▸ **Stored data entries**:
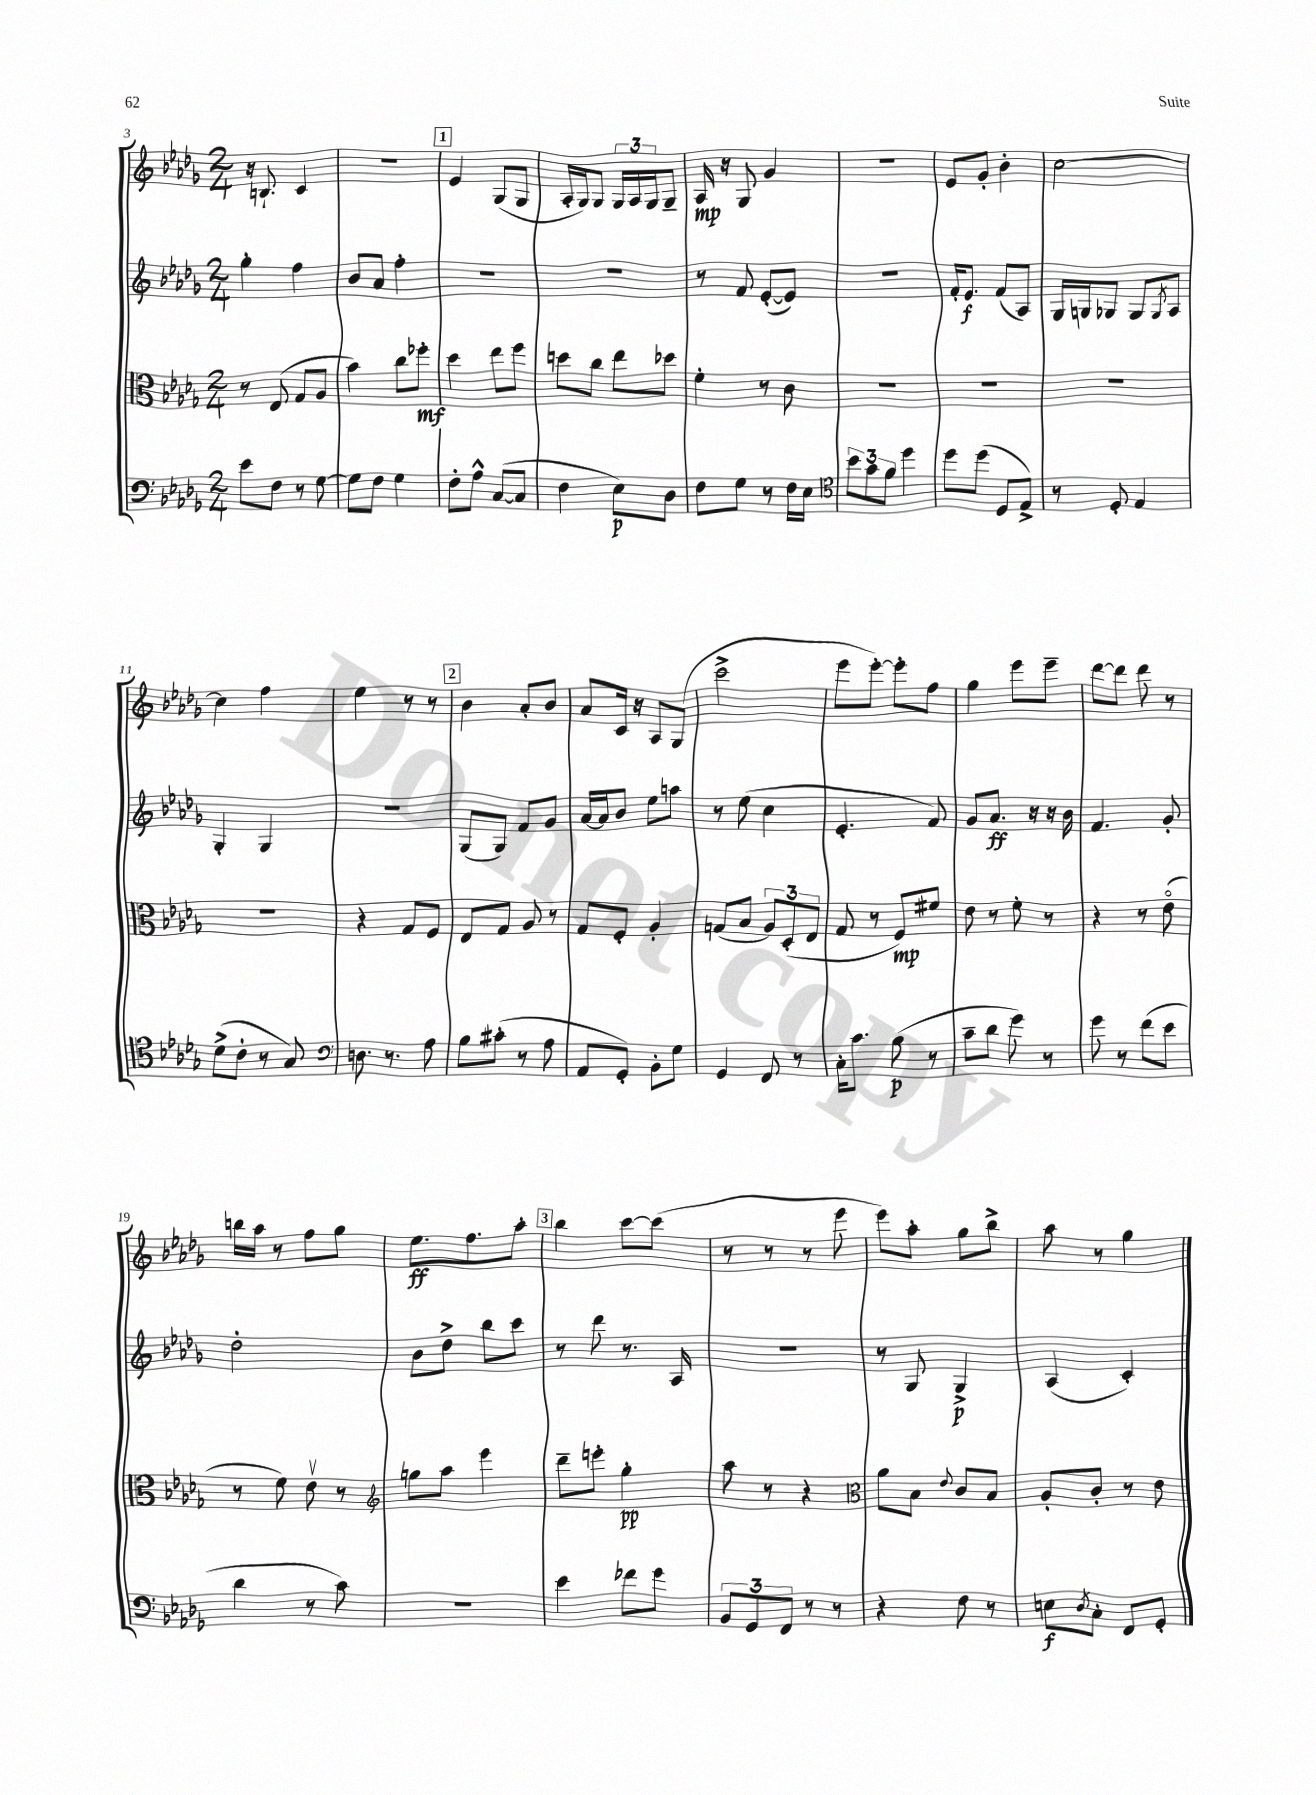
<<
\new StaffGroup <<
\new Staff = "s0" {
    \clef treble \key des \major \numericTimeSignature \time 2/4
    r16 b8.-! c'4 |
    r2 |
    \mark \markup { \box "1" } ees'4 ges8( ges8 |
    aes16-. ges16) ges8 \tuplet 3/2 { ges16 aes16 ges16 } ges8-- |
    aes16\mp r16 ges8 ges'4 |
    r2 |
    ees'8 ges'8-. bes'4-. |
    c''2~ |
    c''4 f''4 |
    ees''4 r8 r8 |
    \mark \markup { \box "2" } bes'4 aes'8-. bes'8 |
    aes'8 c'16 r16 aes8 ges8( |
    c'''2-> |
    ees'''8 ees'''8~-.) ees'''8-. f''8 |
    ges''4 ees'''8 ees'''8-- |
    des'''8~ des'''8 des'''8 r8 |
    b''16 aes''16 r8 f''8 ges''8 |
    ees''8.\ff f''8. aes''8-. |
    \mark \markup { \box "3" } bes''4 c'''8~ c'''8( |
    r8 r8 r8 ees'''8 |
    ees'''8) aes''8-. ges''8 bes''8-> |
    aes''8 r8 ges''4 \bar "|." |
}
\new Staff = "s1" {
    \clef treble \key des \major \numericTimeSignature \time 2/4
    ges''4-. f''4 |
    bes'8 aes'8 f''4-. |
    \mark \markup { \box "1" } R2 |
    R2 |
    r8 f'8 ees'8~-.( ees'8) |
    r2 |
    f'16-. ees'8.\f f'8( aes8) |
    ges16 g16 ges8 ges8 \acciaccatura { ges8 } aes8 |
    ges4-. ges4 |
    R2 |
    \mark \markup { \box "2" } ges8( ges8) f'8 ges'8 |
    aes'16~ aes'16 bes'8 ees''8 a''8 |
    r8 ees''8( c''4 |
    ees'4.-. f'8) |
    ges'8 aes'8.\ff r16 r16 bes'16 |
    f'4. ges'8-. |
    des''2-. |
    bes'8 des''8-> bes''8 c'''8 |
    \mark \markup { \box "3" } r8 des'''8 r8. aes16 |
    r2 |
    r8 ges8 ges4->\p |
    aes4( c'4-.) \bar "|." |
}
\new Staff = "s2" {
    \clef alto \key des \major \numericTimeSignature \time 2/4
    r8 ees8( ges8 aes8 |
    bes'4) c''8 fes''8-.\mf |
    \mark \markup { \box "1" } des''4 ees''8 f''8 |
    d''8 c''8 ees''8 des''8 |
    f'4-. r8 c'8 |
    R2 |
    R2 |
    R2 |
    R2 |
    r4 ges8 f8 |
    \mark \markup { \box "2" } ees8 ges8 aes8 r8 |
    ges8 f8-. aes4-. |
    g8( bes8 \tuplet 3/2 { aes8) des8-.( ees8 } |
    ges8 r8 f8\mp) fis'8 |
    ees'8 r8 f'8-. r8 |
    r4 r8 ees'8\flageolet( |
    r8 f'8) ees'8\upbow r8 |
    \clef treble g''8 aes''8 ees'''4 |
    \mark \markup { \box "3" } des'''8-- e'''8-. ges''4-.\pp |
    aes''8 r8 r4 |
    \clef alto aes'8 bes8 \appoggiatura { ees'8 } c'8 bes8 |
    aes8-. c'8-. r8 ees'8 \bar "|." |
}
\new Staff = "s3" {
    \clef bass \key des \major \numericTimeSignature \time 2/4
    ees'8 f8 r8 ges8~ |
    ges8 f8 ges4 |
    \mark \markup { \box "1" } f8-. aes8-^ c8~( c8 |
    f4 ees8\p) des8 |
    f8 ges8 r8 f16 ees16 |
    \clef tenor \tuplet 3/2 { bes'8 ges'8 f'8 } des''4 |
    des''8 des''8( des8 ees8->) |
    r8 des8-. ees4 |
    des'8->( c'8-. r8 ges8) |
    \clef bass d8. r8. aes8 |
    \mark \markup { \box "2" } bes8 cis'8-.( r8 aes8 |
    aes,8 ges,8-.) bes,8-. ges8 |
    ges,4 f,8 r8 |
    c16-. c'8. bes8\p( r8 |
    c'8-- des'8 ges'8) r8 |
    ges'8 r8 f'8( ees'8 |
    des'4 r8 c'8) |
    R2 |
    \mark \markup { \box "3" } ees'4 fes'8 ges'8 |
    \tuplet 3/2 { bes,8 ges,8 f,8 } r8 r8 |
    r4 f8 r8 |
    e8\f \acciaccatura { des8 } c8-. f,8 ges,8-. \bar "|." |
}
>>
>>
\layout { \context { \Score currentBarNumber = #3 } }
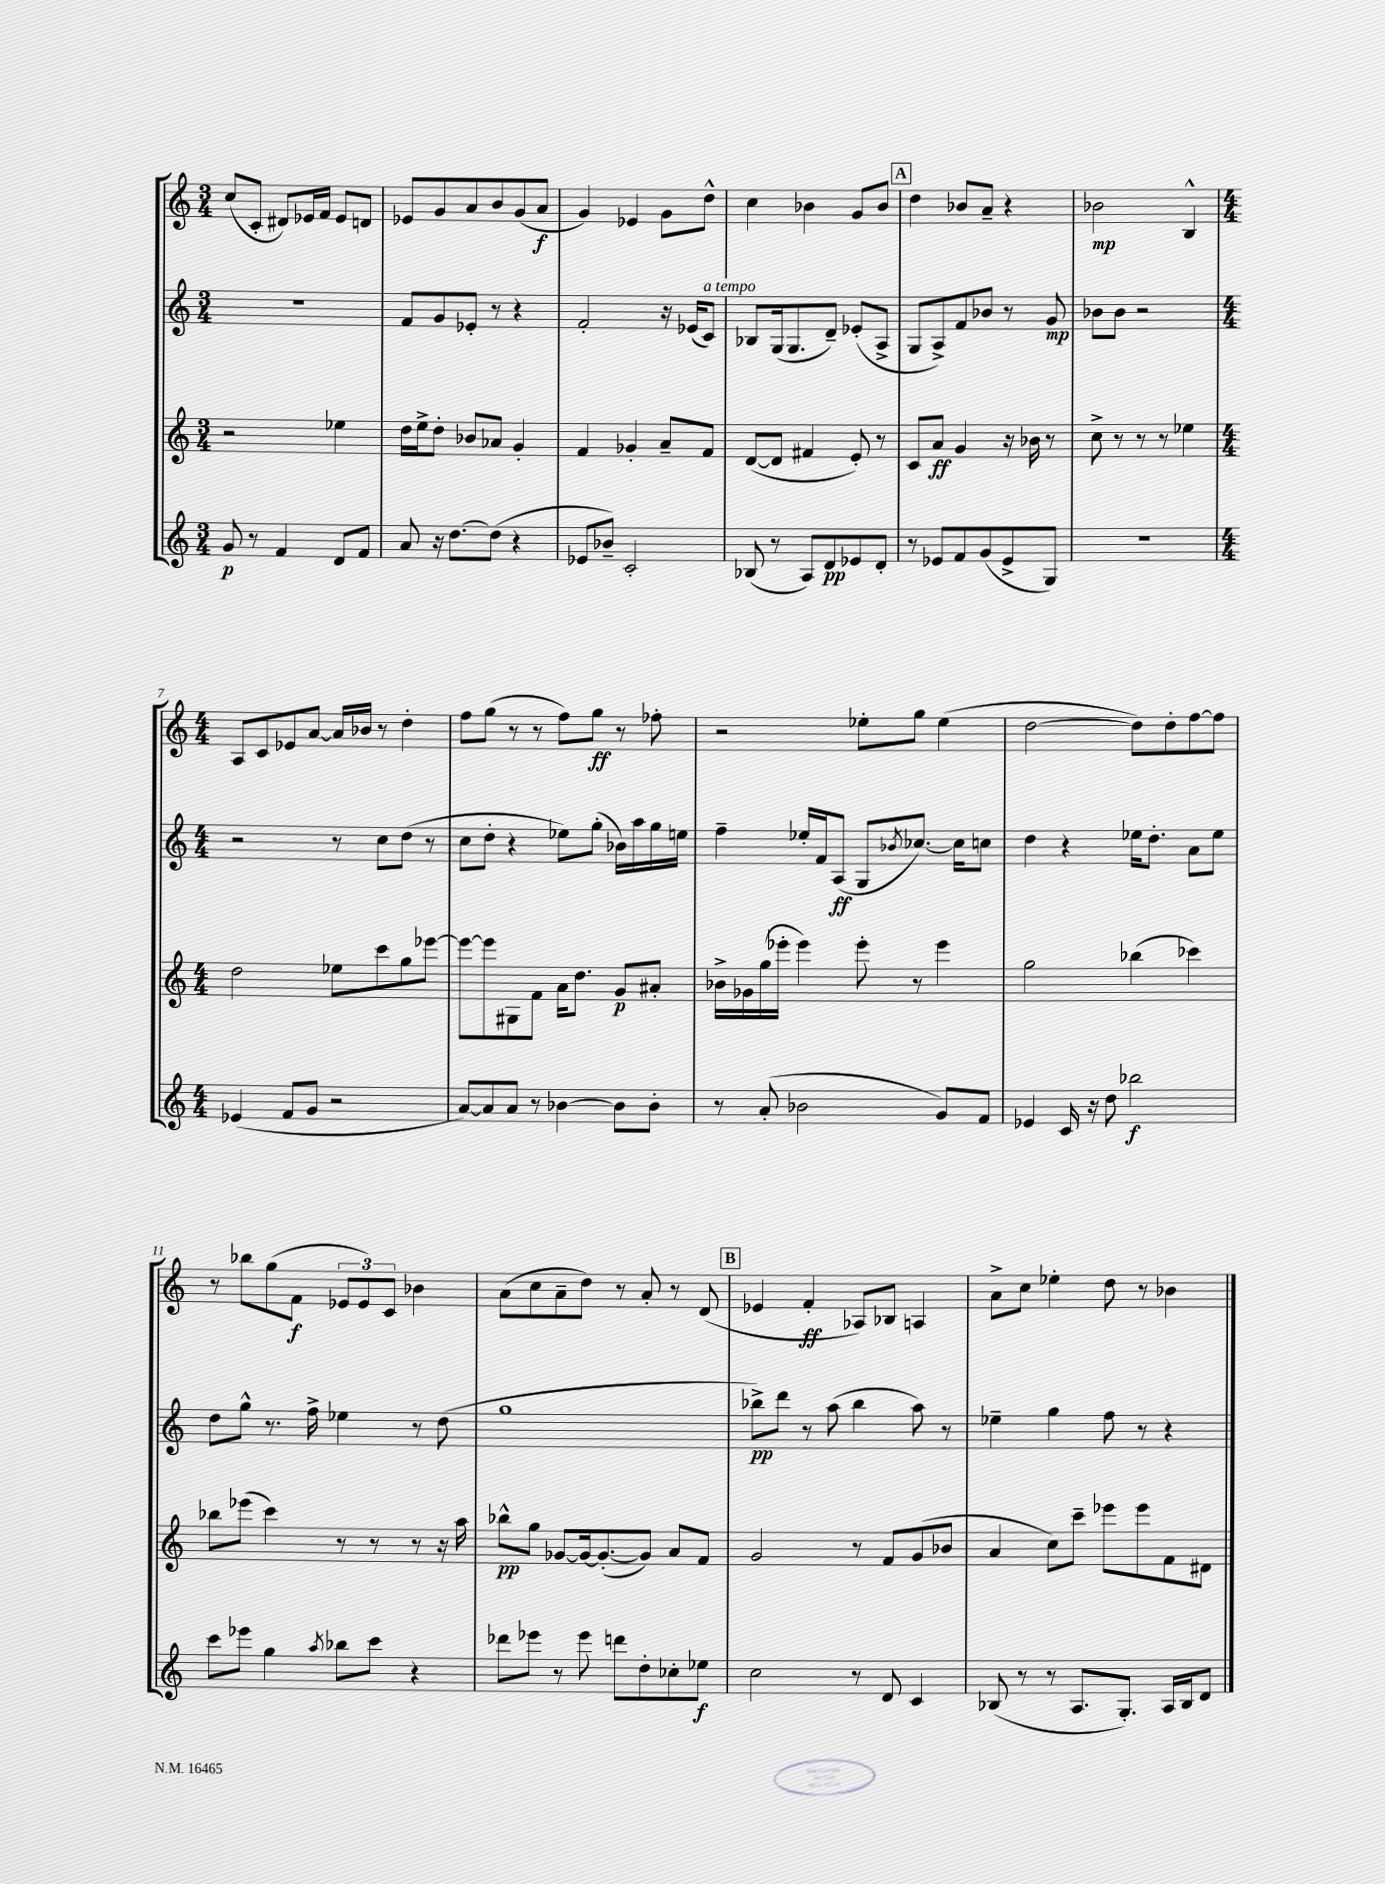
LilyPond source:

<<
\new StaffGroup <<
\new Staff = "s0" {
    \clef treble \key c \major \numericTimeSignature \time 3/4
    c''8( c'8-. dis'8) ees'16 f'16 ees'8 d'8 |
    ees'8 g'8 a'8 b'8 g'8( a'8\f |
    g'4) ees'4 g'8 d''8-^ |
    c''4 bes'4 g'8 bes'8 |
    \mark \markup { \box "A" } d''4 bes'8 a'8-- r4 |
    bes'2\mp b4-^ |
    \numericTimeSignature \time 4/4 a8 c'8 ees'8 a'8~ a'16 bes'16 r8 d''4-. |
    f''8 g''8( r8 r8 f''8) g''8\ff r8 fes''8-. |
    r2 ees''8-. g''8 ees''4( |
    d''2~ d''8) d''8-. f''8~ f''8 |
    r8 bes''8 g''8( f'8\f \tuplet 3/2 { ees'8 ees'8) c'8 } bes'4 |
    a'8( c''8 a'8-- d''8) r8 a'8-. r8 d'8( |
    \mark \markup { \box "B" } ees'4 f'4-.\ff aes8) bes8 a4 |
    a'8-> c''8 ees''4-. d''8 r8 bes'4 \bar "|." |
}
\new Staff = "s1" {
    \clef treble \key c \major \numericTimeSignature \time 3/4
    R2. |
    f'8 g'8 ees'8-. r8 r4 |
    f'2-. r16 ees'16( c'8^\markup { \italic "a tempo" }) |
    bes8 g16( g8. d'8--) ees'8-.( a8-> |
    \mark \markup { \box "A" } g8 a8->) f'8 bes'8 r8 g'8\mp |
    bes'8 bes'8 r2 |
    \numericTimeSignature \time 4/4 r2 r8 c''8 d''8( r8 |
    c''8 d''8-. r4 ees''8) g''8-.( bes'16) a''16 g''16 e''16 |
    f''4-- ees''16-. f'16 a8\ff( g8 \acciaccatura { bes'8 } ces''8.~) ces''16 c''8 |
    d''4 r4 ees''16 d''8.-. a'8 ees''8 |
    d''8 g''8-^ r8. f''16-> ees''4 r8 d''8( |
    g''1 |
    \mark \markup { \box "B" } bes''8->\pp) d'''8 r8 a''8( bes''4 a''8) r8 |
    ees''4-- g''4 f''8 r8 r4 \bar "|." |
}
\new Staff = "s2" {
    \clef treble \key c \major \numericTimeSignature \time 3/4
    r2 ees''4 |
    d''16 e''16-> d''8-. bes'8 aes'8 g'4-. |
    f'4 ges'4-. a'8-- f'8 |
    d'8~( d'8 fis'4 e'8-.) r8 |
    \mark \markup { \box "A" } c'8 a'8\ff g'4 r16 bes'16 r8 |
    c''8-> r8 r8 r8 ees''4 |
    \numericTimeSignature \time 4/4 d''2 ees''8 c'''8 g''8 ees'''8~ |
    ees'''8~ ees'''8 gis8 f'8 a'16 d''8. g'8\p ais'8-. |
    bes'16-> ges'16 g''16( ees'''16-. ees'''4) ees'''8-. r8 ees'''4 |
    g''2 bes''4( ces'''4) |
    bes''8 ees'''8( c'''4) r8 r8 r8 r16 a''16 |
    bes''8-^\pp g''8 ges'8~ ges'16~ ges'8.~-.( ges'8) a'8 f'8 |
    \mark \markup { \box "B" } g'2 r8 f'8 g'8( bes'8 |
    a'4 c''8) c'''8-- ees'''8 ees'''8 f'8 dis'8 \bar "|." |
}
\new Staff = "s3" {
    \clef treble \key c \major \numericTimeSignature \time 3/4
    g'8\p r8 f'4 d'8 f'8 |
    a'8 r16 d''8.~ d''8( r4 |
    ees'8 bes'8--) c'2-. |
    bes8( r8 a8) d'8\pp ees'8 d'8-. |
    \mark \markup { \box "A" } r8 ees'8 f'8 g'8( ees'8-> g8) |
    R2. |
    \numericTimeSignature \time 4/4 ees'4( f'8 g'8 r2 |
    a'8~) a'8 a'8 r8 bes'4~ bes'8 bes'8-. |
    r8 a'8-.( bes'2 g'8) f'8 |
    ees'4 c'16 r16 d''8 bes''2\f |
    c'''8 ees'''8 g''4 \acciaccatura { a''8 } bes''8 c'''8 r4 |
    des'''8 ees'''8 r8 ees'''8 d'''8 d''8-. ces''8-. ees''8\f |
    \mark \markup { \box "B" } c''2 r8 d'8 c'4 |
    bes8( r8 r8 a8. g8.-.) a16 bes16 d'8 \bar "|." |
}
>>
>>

▸ **TASK PROMPT**: Would you set down, character for character, the stretch from the start of the items through the line containing "aes'8-. bes'8 |", with both ends included? Leave the pictures out of your answer.

▸ **CORRECT RESPONSE**:
<<
\new StaffGroup <<
\new Staff = "s0" {
    \clef treble \key des \major \numericTimeSignature \time 2/4
    r16 b8.-! c'4 |
    r2 |
    \mark \markup { \box "1" } ees'4 ges8( ges8 |
    aes16-. ges16) ges8 \tuplet 3/2 { ges16 aes16 ges16 } ges8-- |
    aes16\mp r16 ges8 ges'4 |
    r2 |
    ees'8 ges'8-. bes'4-. |
    c''2~ |
    c''4 f''4 |
    ees''4 r8 r8 |
    \mark \markup { \box "2" } bes'4 aes'8-. bes'8 |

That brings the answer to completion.